▼
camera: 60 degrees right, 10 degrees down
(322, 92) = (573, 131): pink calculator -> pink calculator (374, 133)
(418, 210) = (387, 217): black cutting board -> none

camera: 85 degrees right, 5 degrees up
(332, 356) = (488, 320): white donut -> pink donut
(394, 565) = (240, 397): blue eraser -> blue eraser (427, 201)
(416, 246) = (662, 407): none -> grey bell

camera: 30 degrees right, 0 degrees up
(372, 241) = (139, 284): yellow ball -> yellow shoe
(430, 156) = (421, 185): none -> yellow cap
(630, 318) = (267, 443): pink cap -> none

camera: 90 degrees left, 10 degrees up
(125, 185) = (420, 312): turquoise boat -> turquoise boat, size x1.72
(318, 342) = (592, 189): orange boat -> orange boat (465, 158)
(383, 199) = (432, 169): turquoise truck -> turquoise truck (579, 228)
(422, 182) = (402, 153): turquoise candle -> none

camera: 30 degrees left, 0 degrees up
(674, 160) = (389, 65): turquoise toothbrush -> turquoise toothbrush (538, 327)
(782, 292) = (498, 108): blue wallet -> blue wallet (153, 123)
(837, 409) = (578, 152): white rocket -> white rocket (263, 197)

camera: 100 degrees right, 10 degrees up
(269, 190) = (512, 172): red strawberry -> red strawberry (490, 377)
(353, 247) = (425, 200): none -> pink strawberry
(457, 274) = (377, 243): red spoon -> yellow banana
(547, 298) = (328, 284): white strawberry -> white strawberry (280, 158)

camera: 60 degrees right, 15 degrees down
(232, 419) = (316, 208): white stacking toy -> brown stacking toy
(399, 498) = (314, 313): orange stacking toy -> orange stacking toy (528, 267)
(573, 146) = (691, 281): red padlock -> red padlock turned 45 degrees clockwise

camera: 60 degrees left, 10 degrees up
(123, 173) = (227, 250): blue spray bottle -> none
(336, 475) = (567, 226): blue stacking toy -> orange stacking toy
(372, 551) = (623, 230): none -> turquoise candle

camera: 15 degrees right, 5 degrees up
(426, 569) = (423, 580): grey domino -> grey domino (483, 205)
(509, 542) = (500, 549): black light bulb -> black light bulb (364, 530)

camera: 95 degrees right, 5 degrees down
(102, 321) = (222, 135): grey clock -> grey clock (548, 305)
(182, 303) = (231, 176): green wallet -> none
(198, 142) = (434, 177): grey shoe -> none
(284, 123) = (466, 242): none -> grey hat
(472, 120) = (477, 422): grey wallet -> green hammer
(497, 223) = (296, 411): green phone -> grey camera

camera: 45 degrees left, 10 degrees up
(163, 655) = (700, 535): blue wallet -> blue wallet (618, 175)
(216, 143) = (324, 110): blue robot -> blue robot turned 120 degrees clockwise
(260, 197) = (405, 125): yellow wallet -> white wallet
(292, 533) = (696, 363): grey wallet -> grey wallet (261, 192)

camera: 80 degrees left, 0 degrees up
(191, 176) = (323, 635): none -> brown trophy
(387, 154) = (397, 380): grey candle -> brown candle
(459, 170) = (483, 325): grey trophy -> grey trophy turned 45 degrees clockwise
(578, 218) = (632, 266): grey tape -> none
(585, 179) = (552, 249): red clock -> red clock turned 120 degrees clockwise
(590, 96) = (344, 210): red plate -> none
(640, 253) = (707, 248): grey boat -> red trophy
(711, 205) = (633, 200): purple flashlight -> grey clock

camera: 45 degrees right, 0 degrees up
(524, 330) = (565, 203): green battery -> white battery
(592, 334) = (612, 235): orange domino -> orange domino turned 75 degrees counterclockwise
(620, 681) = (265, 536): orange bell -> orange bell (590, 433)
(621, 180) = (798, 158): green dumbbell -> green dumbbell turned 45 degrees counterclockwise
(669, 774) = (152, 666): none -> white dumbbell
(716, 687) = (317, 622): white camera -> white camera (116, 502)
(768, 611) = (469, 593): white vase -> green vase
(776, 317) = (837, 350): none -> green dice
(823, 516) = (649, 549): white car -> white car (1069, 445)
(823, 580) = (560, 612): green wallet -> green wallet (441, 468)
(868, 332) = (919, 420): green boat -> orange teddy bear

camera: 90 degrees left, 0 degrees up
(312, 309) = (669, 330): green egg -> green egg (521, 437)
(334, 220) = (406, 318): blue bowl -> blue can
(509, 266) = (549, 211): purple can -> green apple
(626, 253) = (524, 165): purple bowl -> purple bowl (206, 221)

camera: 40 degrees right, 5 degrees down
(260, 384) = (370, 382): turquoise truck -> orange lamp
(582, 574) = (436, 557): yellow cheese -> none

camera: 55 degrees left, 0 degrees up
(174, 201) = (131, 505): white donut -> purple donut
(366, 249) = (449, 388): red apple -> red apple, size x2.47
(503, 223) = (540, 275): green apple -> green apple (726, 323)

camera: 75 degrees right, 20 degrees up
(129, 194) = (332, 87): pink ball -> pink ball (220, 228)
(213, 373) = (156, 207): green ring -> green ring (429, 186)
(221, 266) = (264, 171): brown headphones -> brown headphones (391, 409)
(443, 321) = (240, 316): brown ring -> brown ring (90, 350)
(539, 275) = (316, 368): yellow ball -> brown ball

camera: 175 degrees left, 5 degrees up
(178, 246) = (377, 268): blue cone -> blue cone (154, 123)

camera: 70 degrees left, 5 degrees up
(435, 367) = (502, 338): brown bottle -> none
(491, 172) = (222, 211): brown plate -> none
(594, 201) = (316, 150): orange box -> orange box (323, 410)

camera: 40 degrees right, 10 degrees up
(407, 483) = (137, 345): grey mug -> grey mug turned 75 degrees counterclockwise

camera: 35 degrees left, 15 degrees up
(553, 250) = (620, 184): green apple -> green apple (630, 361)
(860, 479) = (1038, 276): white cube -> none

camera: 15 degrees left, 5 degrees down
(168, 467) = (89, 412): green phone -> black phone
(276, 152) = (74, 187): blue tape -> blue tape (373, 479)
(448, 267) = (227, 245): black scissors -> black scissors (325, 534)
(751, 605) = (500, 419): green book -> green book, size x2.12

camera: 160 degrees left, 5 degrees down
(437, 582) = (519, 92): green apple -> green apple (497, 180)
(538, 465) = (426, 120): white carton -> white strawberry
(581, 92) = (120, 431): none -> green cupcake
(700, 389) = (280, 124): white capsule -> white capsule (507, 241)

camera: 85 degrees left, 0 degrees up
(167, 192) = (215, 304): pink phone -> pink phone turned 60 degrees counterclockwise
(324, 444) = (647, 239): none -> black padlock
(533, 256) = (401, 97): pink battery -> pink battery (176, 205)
▲
__ACTIVITY__: Please set down the entire material above exactly as presented.

__RESULT FOR THIS TASK__:
camera: 60 degrees right, 10 degrees down
(322, 92) = (573, 131): pink calculator -> pink calculator (374, 133)
(418, 210) = (387, 217): black cutting board -> none

camera: 85 degrees right, 5 degrees up
(332, 356) = (488, 320): white donut -> pink donut
(394, 565) = (240, 397): blue eraser -> blue eraser (427, 201)
(416, 246) = (662, 407): none -> grey bell

camera: 30 degrees right, 0 degrees up
(372, 241) = (139, 284): yellow ball -> yellow shoe
(430, 156) = (421, 185): none -> yellow cap
(630, 318) = (267, 443): pink cap -> none

camera: 90 degrees left, 10 degrees up
(125, 185) = (420, 312): turquoise boat -> turquoise boat, size x1.72
(318, 342) = (592, 189): orange boat -> orange boat (465, 158)
(383, 199) = (432, 169): turquoise truck -> turquoise truck (579, 228)
(422, 182) = (402, 153): turquoise candle -> none

camera: 30 degrees left, 0 degrees up
(674, 160) = (389, 65): turquoise toothbrush -> turquoise toothbrush (538, 327)
(782, 292) = (498, 108): blue wallet -> blue wallet (153, 123)
(837, 409) = (578, 152): white rocket -> white rocket (263, 197)

camera: 100 degrees right, 10 degrees up
(269, 190) = (512, 172): red strawberry -> red strawberry (490, 377)
(353, 247) = (425, 200): none -> pink strawberry
(457, 274) = (377, 243): red spoon -> yellow banana
(547, 298) = (328, 284): white strawberry -> white strawberry (280, 158)

camera: 60 degrees right, 15 degrees down
(232, 419) = (316, 208): white stacking toy -> brown stacking toy
(399, 498) = (314, 313): orange stacking toy -> orange stacking toy (528, 267)
(573, 146) = (691, 281): red padlock -> red padlock turned 45 degrees clockwise

camera: 60 degrees left, 10 degrees up
(123, 173) = (227, 250): blue spray bottle -> none
(336, 475) = (567, 226): blue stacking toy -> orange stacking toy
(372, 551) = (623, 230): none -> turquoise candle

camera: 15 degrees right, 5 degrees up
(426, 569) = (423, 580): grey domino -> grey domino (483, 205)
(509, 542) = (500, 549): black light bulb -> black light bulb (364, 530)

camera: 95 degrees right, 5 degrees down
(102, 321) = (222, 135): grey clock -> grey clock (548, 305)
(182, 303) = (231, 176): green wallet -> none
(198, 142) = (434, 177): grey shoe -> none
(284, 123) = (466, 242): none -> grey hat
(472, 120) = (477, 422): grey wallet -> green hammer
(497, 223) = (296, 411): green phone -> grey camera

camera: 45 degrees left, 10 degrees up
(163, 655) = (700, 535): blue wallet -> blue wallet (618, 175)
(216, 143) = (324, 110): blue robot -> blue robot turned 120 degrees clockwise
(260, 197) = (405, 125): yellow wallet -> white wallet
(292, 533) = (696, 363): grey wallet -> grey wallet (261, 192)

camera: 80 degrees left, 0 degrees up
(191, 176) = (323, 635): none -> brown trophy
(387, 154) = (397, 380): grey candle -> brown candle
(459, 170) = (483, 325): grey trophy -> grey trophy turned 45 degrees clockwise
(578, 218) = (632, 266): grey tape -> none
(585, 179) = (552, 249): red clock -> red clock turned 120 degrees clockwise
(590, 96) = (344, 210): red plate -> none
(640, 253) = (707, 248): grey boat -> red trophy
(711, 205) = (633, 200): purple flashlight -> grey clock

camera: 45 degrees right, 0 degrees up
(524, 330) = (565, 203): green battery -> white battery
(592, 334) = (612, 235): orange domino -> orange domino turned 75 degrees counterclockwise
(620, 681) = (265, 536): orange bell -> orange bell (590, 433)
(621, 180) = (798, 158): green dumbbell -> green dumbbell turned 45 degrees counterclockwise
(669, 774) = (152, 666): none -> white dumbbell
(716, 687) = (317, 622): white camera -> white camera (116, 502)
(768, 611) = (469, 593): white vase -> green vase
(776, 317) = (837, 350): none -> green dice
(823, 516) = (649, 549): white car -> white car (1069, 445)
(823, 580) = (560, 612): green wallet -> green wallet (441, 468)
(868, 332) = (919, 420): green boat -> orange teddy bear

camera: 90 degrees left, 0 degrees up
(312, 309) = (669, 330): green egg -> green egg (521, 437)
(334, 220) = (406, 318): blue bowl -> blue can
(509, 266) = (549, 211): purple can -> green apple
(626, 253) = (524, 165): purple bowl -> purple bowl (206, 221)

camera: 40 degrees right, 5 degrees down
(260, 384) = (370, 382): turquoise truck -> orange lamp
(582, 574) = (436, 557): yellow cheese -> none

camera: 55 degrees left, 0 degrees up
(174, 201) = (131, 505): white donut -> purple donut
(366, 249) = (449, 388): red apple -> red apple, size x2.47
(503, 223) = (540, 275): green apple -> green apple (726, 323)

camera: 75 degrees right, 20 degrees up
(129, 194) = (332, 87): pink ball -> pink ball (220, 228)
(213, 373) = (156, 207): green ring -> green ring (429, 186)
(221, 266) = (264, 171): brown headphones -> brown headphones (391, 409)
(443, 321) = (240, 316): brown ring -> brown ring (90, 350)
(539, 275) = (316, 368): yellow ball -> brown ball

camera: 175 degrees left, 5 degrees up
(178, 246) = (377, 268): blue cone -> blue cone (154, 123)

camera: 70 degrees left, 5 degrees up
(435, 367) = (502, 338): brown bottle -> none
(491, 172) = (222, 211): brown plate -> none
(594, 201) = (316, 150): orange box -> orange box (323, 410)

camera: 40 degrees right, 10 degrees up
(407, 483) = (137, 345): grey mug -> grey mug turned 75 degrees counterclockwise

camera: 35 degrees left, 15 degrees up
(553, 250) = (620, 184): green apple -> green apple (630, 361)
(860, 479) = (1038, 276): white cube -> none

camera: 15 degrees left, 5 degrees down
(168, 467) = (89, 412): green phone -> black phone
(276, 152) = (74, 187): blue tape -> blue tape (373, 479)
(448, 267) = (227, 245): black scissors -> black scissors (325, 534)
(751, 605) = (500, 419): green book -> green book, size x2.12

camera: 160 degrees left, 5 degrees down
(437, 582) = (519, 92): green apple -> green apple (497, 180)
(538, 465) = (426, 120): white carton -> white strawberry
(581, 92) = (120, 431): none -> green cupcake
(700, 389) = (280, 124): white capsule -> white capsule (507, 241)

camera: 85 degrees left, 0 degrees up
(167, 192) = (215, 304): pink phone -> pink phone turned 60 degrees counterclockwise
(324, 444) = (647, 239): none -> black padlock
(533, 256) = (401, 97): pink battery -> pink battery (176, 205)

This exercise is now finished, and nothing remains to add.